» Directions for this task: Return every line of the listing that includes the string "rolling".

^^^^^^^^

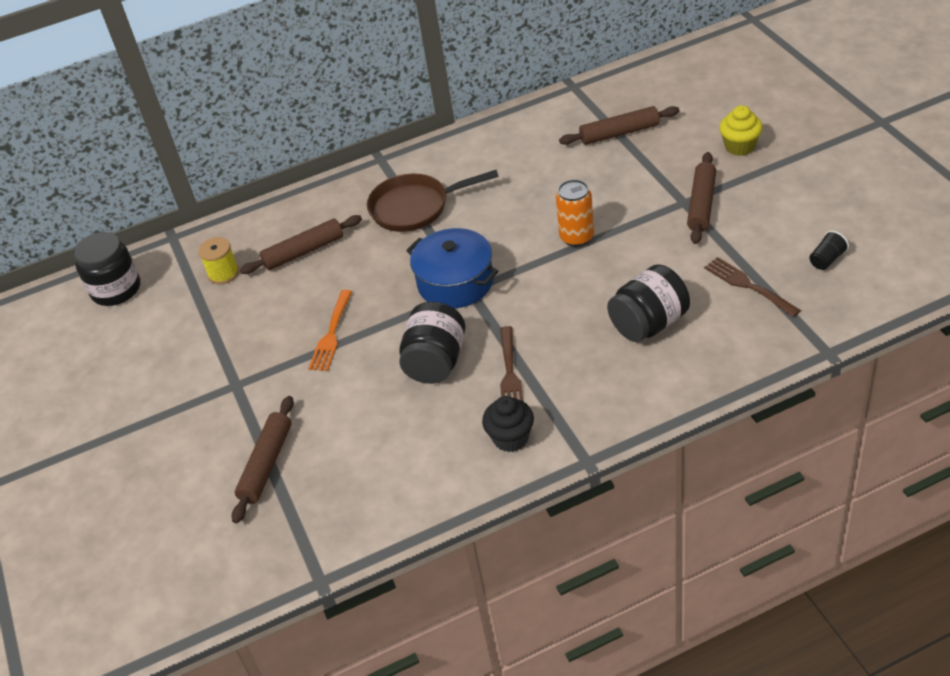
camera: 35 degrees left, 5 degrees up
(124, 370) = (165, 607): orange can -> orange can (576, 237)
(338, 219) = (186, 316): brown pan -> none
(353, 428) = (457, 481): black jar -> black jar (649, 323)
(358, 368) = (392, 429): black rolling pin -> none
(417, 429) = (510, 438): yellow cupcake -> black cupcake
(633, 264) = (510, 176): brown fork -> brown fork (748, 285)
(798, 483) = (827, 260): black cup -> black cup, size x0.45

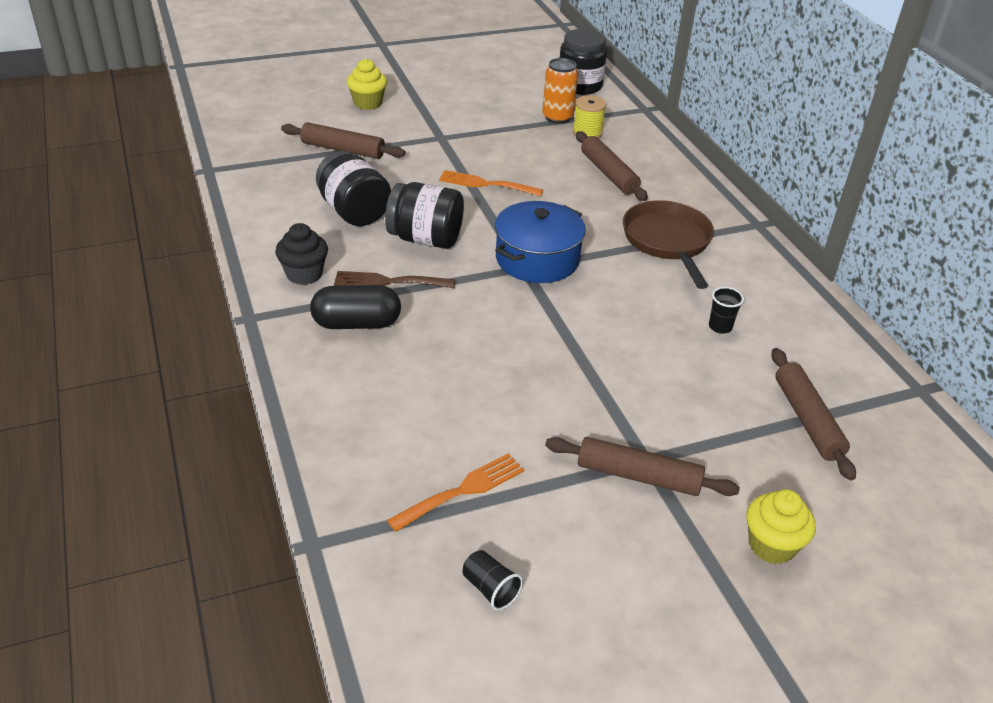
camera: 85 degrees right, 5 degrees down
(152, 466) = (367, 103): none -> yellow cupcake
(527, 174) = (720, 327): none -> black cup
(576, 237) = (592, 353): orange can -> orange can (557, 117)
(576, 383) = (356, 323): none -> black capsule
(649, 323) = (425, 390): black jar -> black jar (354, 212)
(748, 285) = (462, 490): brown fork -> orange fork

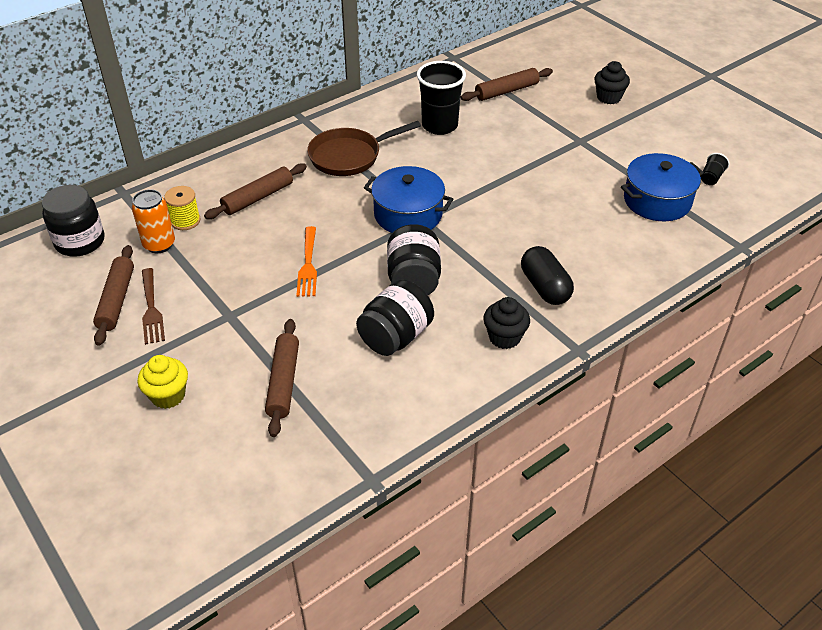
camera: 105 degrees left, 5 degrees up
(389, 282) = (484, 285): brown fork -> brown fork (151, 309)
(462, 490) = (657, 201): orange fork -> blue pot
(638, 476) = (595, 141): brown rolling pin -> brown rolling pin (116, 300)
(720, 327) = (439, 126): black cup -> black cup, size x2.24
(771, 545) = (608, 97): yellow cupcake -> black cupcake

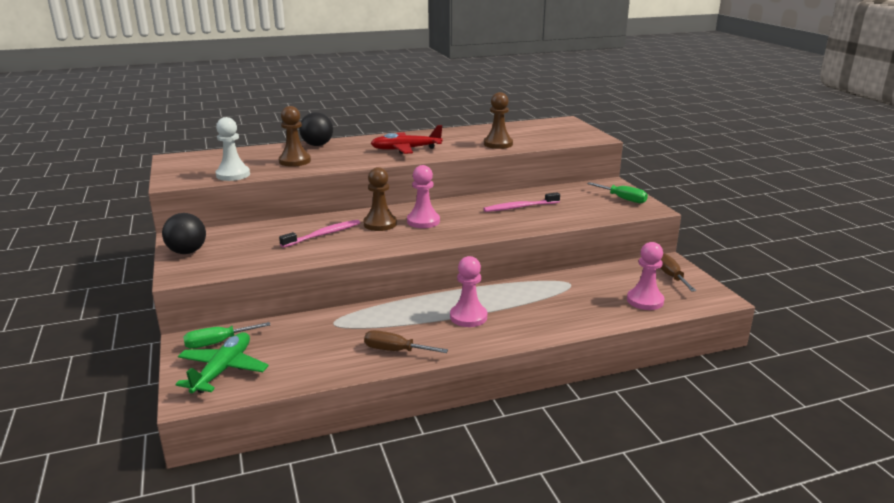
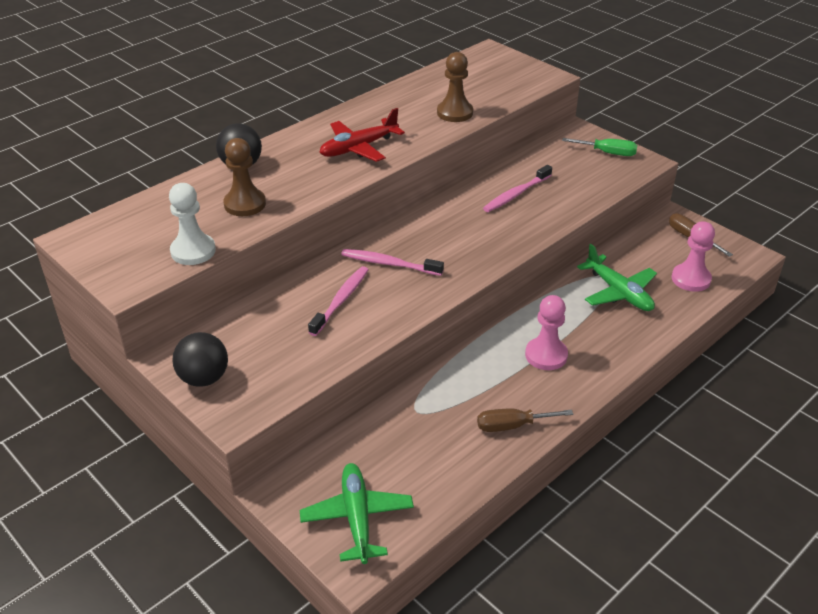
camera: 25 degrees left, 15 degrees up
(217, 343) = (314, 483): green screwdriver -> none
(380, 224) = (389, 264): brown pawn -> pink toothbrush
(423, 221) = (433, 246): pink pawn -> none
(570, 295) = (619, 292): none -> green plane

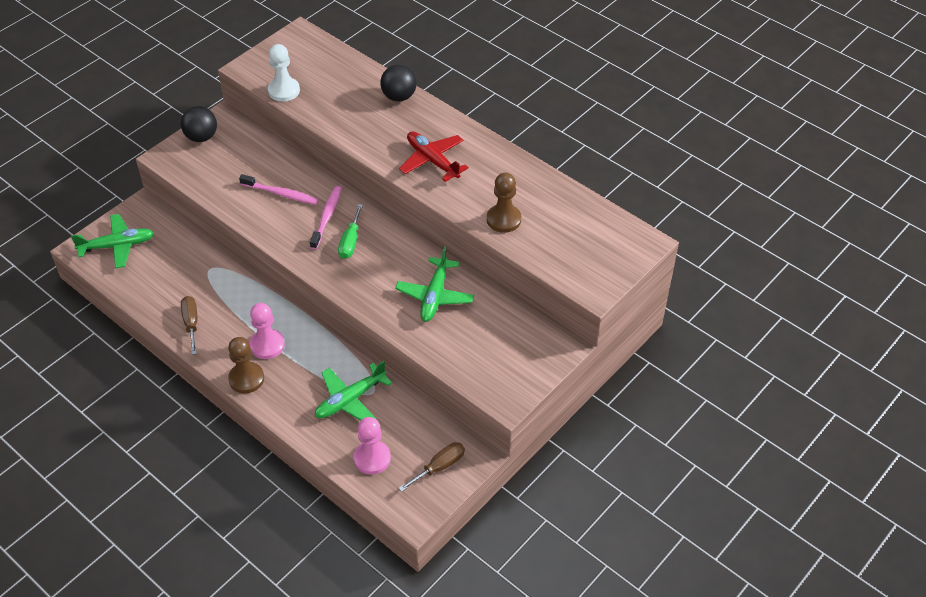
camera: 85 degrees right, 10 degrees up
(245, 204) = (344, 107): brown pawn -> brown pawn (246, 379)
(516, 194) = (435, 296): pink toothbrush -> green plane
(608, 153) = (519, 370): green screwdriver -> green screwdriver (350, 242)

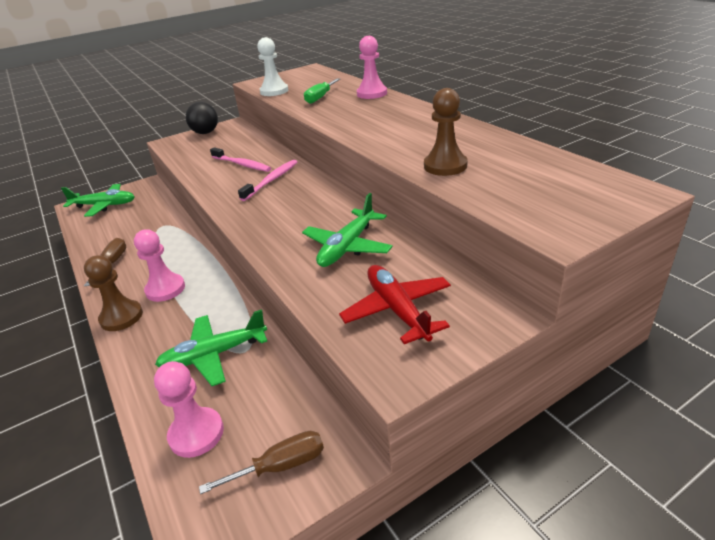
camera: 20 degrees right, 15 degrees down
(350, 242) = (282, 198): green screwdriver -> green screwdriver (320, 98)
(399, 96) = (372, 94): black ball -> pink pawn
(432, 160) = (383, 126): red plane -> red plane (397, 310)

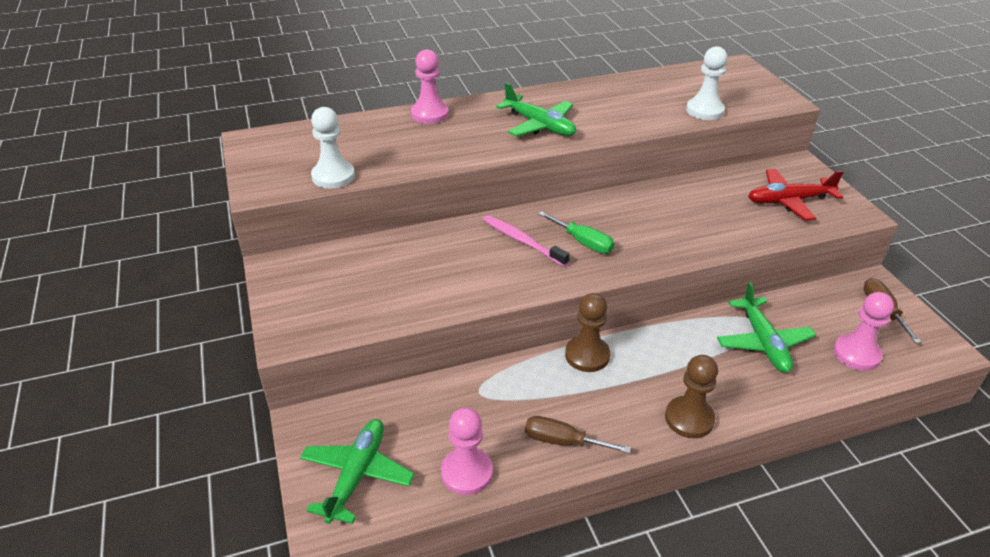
camera: 80 degrees left, 5 degrees up
(165, 289) = (643, 382): pink pawn -> pink pawn (467, 472)
(205, 133) = (289, 294): black ball -> none
(242, 164) = (454, 261): pink toothbrush -> none
(320, 98) = (406, 146): green screwdriver -> green screwdriver (583, 242)
(347, 247) = (693, 210): green plane -> green plane (539, 125)
(445, 166) = (661, 113): brown pawn -> brown pawn (587, 355)
(474, 186) = (704, 110): none -> white pawn

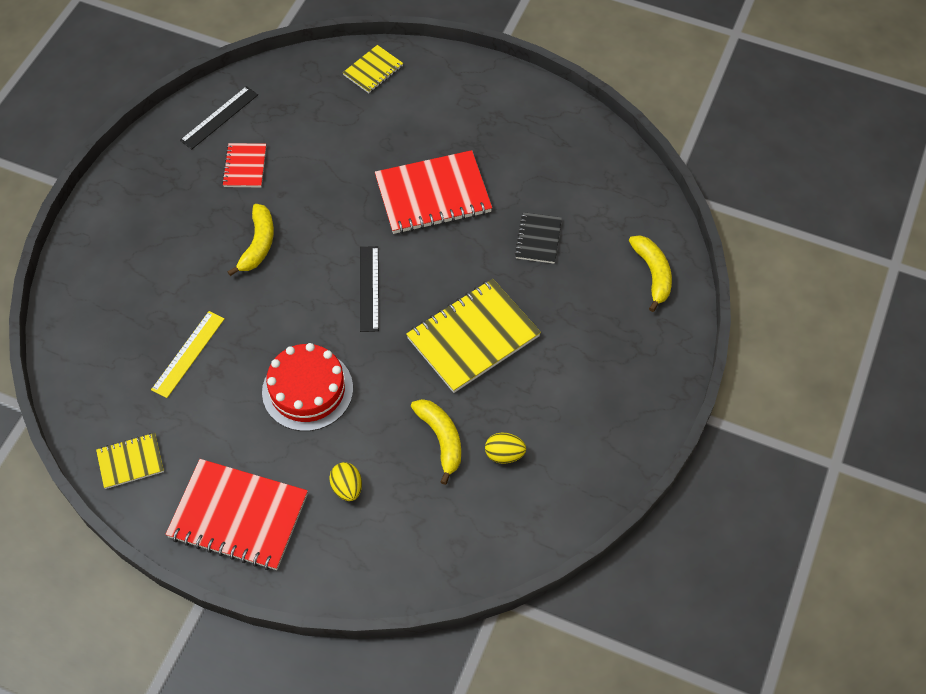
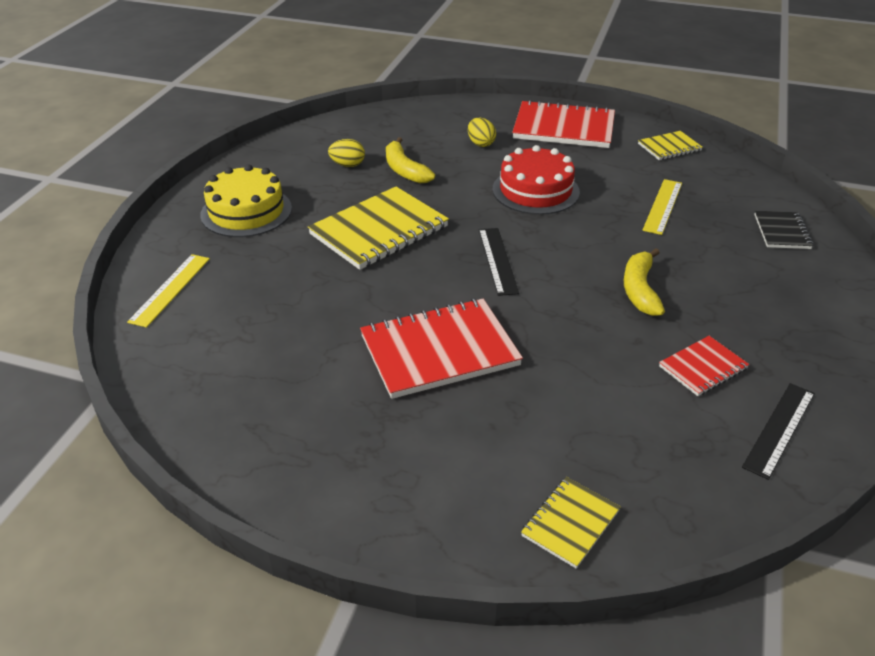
camera: 175 degrees right, 20 degrees down
(245, 166) = (703, 368): red notebook -> red notebook turned 60 degrees clockwise
(538, 239) = (303, 313): black notebook -> black notebook (782, 232)
(605, 377) = (246, 211): none -> yellow cake
(653, 274) = (170, 289): yellow banana -> yellow ruler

^^^^^^^^

» Response below:
(358, 368) = (392, 429): black rolling pin -> none
(638, 476) = (595, 141): brown rolling pin -> brown rolling pin (116, 300)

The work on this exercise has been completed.